* [GIVEN INFORMATION]:
※ ※ ※

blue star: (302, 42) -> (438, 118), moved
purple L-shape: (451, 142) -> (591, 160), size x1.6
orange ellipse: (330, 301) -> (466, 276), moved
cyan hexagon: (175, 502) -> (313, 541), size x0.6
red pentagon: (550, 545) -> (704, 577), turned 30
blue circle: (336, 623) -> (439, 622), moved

※ ※ ※

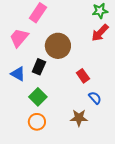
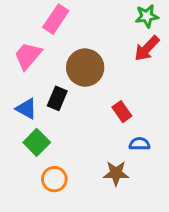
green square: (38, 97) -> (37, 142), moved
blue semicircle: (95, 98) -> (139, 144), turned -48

※ ※ ※

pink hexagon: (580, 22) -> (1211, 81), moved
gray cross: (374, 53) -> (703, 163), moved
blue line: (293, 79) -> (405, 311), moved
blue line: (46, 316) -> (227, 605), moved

※ ※ ※

* [YOUR GOAL]:
Reproduce only the lines above, starting at the line with "gray cross: (374, 53) -> (703, 163), moved" and ending at the line with "blue line: (46, 316) -> (227, 605), moved", exactly as written.

* [WRITTEN SOLUTION]:
gray cross: (374, 53) -> (703, 163), moved
blue line: (293, 79) -> (405, 311), moved
blue line: (46, 316) -> (227, 605), moved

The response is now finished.